* **Work instructions**
Here is a block of entries. Write out its lines exactly, from the first through the one containing "gray square: (410, 1688)".

* * * * * * * * *

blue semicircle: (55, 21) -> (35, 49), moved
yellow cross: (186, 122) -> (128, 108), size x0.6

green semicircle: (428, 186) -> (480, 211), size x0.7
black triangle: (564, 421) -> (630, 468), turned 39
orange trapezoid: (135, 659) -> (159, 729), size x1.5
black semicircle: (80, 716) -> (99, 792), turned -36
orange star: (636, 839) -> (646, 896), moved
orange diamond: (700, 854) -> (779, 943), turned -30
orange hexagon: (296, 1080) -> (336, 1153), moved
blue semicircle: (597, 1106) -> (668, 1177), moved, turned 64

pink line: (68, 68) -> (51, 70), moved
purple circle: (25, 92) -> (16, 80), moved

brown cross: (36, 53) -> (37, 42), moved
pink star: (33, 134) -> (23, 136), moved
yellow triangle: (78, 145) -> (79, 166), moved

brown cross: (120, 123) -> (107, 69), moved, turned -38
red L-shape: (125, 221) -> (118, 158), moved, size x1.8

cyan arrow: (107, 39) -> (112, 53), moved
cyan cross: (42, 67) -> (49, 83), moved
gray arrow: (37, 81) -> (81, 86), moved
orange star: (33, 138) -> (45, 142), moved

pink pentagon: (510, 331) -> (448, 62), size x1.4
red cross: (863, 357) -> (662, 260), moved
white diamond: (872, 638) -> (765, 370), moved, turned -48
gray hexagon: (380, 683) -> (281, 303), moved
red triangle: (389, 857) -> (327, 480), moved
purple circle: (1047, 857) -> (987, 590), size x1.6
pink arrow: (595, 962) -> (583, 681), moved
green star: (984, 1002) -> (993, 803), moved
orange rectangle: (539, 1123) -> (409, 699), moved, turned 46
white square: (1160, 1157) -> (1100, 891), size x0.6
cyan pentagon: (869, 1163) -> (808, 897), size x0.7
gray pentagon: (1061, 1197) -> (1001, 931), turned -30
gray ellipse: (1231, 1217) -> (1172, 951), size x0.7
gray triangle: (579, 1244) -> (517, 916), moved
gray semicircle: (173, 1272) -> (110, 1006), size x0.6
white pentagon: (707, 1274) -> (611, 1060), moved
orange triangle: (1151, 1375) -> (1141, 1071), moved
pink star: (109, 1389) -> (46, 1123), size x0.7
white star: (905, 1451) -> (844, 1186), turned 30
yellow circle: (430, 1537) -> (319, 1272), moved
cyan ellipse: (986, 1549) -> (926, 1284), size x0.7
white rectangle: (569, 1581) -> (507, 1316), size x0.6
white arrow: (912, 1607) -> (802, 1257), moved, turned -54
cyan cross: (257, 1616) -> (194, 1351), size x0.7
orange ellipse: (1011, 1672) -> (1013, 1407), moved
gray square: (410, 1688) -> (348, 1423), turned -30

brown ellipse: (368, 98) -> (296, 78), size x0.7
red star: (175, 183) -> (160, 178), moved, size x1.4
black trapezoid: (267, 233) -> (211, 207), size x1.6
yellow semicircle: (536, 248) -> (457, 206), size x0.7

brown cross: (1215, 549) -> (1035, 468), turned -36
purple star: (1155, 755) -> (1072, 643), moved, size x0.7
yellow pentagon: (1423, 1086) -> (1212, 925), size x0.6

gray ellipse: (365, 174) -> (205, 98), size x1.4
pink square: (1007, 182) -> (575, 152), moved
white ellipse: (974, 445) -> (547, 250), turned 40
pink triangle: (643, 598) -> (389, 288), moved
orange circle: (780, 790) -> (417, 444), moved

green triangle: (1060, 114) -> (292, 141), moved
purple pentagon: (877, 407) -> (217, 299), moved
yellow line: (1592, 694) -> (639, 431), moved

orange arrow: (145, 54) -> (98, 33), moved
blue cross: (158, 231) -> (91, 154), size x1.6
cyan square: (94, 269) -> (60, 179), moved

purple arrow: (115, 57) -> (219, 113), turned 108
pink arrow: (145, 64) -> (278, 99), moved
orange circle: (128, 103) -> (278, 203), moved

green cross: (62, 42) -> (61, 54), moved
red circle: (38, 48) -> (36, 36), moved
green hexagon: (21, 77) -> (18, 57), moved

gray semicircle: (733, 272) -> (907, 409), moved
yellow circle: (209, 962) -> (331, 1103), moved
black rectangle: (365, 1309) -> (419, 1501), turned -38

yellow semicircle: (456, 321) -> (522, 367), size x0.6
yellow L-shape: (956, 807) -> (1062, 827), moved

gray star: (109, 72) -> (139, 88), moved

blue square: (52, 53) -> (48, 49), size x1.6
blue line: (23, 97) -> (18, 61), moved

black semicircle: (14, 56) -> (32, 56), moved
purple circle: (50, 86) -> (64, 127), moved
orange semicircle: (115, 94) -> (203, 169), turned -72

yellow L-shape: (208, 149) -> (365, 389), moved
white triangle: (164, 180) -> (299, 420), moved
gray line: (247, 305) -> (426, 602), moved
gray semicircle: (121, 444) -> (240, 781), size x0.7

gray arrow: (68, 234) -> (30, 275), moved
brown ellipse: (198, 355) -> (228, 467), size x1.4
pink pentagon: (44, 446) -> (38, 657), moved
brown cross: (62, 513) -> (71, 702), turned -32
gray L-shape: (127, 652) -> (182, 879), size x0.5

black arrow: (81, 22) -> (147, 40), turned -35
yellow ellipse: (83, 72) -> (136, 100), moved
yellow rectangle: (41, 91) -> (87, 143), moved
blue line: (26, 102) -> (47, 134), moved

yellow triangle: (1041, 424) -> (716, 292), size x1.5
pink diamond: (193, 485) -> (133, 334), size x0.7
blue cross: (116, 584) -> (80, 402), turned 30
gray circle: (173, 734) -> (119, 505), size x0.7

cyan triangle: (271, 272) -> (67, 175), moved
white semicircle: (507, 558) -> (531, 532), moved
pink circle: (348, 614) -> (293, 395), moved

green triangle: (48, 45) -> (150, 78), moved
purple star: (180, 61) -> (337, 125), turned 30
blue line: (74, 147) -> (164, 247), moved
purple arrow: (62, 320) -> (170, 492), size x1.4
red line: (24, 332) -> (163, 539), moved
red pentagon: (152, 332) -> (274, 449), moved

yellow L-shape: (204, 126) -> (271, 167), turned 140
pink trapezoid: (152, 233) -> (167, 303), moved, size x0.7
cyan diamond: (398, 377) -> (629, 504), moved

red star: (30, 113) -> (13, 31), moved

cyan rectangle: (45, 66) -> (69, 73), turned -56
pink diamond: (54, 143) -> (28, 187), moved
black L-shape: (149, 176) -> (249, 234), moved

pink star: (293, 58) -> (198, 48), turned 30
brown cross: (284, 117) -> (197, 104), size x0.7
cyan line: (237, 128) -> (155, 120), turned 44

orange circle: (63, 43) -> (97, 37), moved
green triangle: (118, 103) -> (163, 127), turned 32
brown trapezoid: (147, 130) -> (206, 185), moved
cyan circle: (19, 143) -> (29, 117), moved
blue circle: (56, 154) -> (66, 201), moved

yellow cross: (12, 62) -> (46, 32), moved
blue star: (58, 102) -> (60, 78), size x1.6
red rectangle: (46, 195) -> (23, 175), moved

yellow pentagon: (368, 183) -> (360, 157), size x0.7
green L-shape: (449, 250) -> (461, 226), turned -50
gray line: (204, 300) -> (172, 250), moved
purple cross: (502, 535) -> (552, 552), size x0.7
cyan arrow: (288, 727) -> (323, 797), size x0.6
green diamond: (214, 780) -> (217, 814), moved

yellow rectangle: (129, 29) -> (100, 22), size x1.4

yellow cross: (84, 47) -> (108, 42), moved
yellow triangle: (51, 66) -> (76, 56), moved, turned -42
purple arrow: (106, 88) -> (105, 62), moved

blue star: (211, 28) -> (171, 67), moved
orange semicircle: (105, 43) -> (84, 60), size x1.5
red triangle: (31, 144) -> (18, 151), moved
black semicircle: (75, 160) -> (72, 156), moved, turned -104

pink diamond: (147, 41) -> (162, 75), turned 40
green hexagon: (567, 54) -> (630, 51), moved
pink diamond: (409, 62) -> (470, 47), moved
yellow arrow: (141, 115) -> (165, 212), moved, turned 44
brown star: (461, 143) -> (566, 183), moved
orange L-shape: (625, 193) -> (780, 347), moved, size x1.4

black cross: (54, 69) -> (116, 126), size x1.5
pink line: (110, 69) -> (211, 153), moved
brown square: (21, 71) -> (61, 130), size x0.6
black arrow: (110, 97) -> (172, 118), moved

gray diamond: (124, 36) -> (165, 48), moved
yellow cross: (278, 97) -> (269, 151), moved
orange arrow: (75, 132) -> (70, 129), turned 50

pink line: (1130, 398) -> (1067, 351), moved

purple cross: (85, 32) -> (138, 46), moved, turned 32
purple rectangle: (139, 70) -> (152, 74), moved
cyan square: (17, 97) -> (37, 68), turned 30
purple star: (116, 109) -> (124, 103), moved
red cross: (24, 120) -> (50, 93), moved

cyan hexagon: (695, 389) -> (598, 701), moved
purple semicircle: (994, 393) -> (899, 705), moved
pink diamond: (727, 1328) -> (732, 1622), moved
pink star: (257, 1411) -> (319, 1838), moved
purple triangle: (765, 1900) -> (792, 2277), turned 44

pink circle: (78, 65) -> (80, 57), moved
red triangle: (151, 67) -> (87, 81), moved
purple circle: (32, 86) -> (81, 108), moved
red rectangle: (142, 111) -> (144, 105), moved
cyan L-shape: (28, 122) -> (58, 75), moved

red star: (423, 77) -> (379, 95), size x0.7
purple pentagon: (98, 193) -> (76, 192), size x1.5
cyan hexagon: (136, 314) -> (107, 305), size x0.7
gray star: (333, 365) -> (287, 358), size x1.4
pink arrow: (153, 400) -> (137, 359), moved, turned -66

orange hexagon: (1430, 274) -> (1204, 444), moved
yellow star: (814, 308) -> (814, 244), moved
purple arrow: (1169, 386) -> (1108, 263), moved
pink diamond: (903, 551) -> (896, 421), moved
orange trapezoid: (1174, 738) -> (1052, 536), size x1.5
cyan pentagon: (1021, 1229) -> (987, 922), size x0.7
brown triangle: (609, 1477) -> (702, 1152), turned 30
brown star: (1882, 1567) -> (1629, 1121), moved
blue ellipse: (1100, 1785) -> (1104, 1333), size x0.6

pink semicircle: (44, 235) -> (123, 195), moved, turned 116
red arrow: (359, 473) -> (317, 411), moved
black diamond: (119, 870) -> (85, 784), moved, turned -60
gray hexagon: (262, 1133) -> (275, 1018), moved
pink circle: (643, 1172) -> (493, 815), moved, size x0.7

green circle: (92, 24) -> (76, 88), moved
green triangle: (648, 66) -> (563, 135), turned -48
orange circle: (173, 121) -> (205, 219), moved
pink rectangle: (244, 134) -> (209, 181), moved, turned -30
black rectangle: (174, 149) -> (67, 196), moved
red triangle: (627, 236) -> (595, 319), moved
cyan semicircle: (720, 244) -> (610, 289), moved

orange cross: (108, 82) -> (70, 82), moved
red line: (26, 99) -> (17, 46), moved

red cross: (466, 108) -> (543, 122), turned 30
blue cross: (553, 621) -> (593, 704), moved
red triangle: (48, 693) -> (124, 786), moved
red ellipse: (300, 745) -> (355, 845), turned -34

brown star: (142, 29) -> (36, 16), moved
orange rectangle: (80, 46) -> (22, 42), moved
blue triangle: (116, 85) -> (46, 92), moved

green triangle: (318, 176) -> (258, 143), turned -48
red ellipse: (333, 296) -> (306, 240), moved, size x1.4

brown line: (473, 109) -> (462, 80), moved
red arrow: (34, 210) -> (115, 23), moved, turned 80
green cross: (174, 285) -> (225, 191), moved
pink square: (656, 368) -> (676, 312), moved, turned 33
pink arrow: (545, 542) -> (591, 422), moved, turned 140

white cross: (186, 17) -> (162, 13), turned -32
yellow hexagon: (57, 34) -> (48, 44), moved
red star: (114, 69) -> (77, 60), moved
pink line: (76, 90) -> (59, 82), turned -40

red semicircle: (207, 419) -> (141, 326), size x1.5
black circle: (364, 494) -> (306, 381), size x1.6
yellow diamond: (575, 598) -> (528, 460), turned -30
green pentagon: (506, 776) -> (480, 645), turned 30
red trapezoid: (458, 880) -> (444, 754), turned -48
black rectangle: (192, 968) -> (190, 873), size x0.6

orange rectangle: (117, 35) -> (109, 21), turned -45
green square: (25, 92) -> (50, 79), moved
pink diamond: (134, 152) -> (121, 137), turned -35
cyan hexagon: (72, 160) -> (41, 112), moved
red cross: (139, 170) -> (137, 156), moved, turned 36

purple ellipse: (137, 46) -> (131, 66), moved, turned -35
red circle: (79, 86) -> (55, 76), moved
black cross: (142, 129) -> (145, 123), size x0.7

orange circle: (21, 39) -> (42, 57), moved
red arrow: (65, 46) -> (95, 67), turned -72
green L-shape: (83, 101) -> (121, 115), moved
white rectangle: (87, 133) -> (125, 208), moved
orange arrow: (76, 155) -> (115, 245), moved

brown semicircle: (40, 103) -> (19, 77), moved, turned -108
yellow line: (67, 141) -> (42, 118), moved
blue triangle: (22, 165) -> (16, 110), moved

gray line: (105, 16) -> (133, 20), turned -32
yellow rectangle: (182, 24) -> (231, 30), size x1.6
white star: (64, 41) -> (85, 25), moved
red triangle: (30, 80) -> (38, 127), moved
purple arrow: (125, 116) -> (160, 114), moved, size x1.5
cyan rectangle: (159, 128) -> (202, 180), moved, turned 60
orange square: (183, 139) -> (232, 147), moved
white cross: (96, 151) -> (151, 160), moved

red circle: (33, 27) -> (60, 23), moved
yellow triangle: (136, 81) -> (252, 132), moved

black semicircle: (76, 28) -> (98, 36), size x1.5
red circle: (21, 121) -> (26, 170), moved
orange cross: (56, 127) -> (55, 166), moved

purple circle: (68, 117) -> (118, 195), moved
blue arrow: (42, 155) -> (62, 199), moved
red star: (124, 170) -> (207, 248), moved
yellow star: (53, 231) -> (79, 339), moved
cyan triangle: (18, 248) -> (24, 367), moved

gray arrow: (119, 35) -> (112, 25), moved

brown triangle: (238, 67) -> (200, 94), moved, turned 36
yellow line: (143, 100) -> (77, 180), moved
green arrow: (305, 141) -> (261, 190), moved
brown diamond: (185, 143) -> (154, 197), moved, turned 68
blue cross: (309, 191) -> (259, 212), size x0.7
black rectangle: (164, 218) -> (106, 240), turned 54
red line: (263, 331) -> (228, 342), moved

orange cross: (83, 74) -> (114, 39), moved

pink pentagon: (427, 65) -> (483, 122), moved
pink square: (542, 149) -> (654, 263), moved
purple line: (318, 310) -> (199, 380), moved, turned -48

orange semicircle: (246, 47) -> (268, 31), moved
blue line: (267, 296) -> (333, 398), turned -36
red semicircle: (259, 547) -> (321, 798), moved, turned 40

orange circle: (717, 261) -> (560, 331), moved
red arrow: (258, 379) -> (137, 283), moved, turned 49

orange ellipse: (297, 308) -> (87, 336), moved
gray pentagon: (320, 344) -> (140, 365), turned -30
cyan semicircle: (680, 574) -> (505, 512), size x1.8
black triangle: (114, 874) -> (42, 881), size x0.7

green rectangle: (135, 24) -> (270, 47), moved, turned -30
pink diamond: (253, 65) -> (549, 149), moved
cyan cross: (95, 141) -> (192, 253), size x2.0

* * * * * * * * *

* **Result of this task**
blue semicircle: (55, 21) -> (35, 49), moved
yellow cross: (186, 122) -> (128, 108), size x0.6

green semicircle: (428, 186) -> (480, 211), size x0.7
black triangle: (564, 421) -> (630, 468), turned 39
orange trapezoid: (135, 659) -> (159, 729), size x1.5
black semicircle: (80, 716) -> (99, 792), turned -36
orange star: (636, 839) -> (646, 896), moved
orange diamond: (700, 854) -> (779, 943), turned -30
orange hexagon: (296, 1080) -> (336, 1153), moved
blue semicircle: (597, 1106) -> (668, 1177), moved, turned 64

pink line: (68, 68) -> (51, 70), moved
purple circle: (25, 92) -> (16, 80), moved

brown cross: (36, 53) -> (37, 42), moved
pink star: (33, 134) -> (23, 136), moved
yellow triangle: (78, 145) -> (79, 166), moved

brown cross: (120, 123) -> (107, 69), moved, turned -38
red L-shape: (125, 221) -> (118, 158), moved, size x1.8

cyan arrow: (107, 39) -> (112, 53), moved
cyan cross: (42, 67) -> (49, 83), moved
gray arrow: (37, 81) -> (81, 86), moved
orange star: (33, 138) -> (45, 142), moved

pink pentagon: (510, 331) -> (448, 62), size x1.4
red cross: (863, 357) -> (662, 260), moved
white diamond: (872, 638) -> (765, 370), moved, turned -48
gray hexagon: (380, 683) -> (281, 303), moved
red triangle: (389, 857) -> (327, 480), moved
purple circle: (1047, 857) -> (987, 590), size x1.6
pink arrow: (595, 962) -> (583, 681), moved
green star: (984, 1002) -> (993, 803), moved
orange rectangle: (539, 1123) -> (409, 699), moved, turned 46
white square: (1160, 1157) -> (1100, 891), size x0.6
cyan pentagon: (869, 1163) -> (808, 897), size x0.7
gray pentagon: (1061, 1197) -> (1001, 931), turned -30
gray ellipse: (1231, 1217) -> (1172, 951), size x0.7
gray triangle: (579, 1244) -> (517, 916), moved
gray semicircle: (173, 1272) -> (110, 1006), size x0.6
white pentagon: (707, 1274) -> (611, 1060), moved
orange triangle: (1151, 1375) -> (1141, 1071), moved
pink star: (109, 1389) -> (46, 1123), size x0.7
white star: (905, 1451) -> (844, 1186), turned 30
yellow circle: (430, 1537) -> (319, 1272), moved
cyan ellipse: (986, 1549) -> (926, 1284), size x0.7
white rectangle: (569, 1581) -> (507, 1316), size x0.6
white arrow: (912, 1607) -> (802, 1257), moved, turned -54
cyan cross: (257, 1616) -> (194, 1351), size x0.7
orange ellipse: (1011, 1672) -> (1013, 1407), moved
gray square: (410, 1688) -> (348, 1423), turned -30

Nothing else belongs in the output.